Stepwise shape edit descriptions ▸
□ □ □ □ □
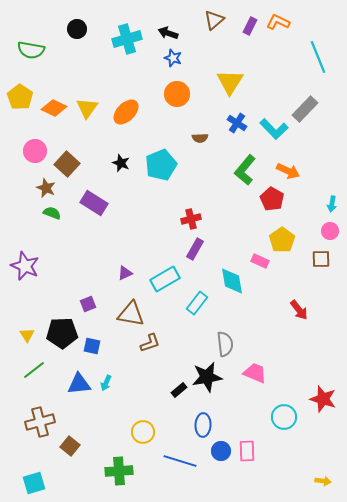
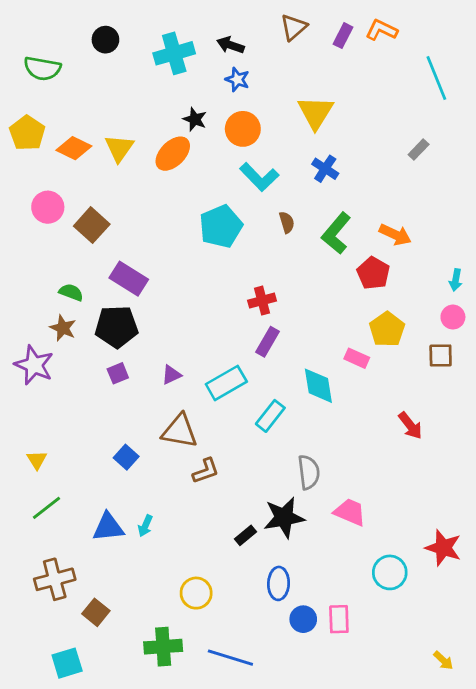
gray rectangle: (305, 109) -> (419, 149), size x0.6
cyan L-shape: (274, 129) -> (259, 177), moved
brown semicircle: (200, 138) -> (287, 222), moved, turned -105
black star: (121, 163) -> (195, 119), moved
brown star: (46, 188) -> (63, 328), moved
purple square: (88, 304) -> (118, 373), moved
black pentagon: (62, 333) -> (116, 327), moved
blue square: (92, 346) -> (126, 457), moved, turned 30
blue line: (180, 461) -> (230, 658), moved
yellow arrow: (323, 481) -> (443, 660), turned 35
cyan square: (34, 483) -> (67, 663), moved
□ □ □ □ □
What you should do ▸ Carry over each record above character for character, with the pictures left out.

Solution to this task ▸
gray rectangle: (305, 109) -> (419, 149), size x0.6
cyan L-shape: (274, 129) -> (259, 177), moved
brown semicircle: (200, 138) -> (287, 222), moved, turned -105
black star: (121, 163) -> (195, 119), moved
brown star: (46, 188) -> (63, 328), moved
purple square: (88, 304) -> (118, 373), moved
black pentagon: (62, 333) -> (116, 327), moved
blue square: (92, 346) -> (126, 457), moved, turned 30
blue line: (180, 461) -> (230, 658), moved
yellow arrow: (323, 481) -> (443, 660), turned 35
cyan square: (34, 483) -> (67, 663), moved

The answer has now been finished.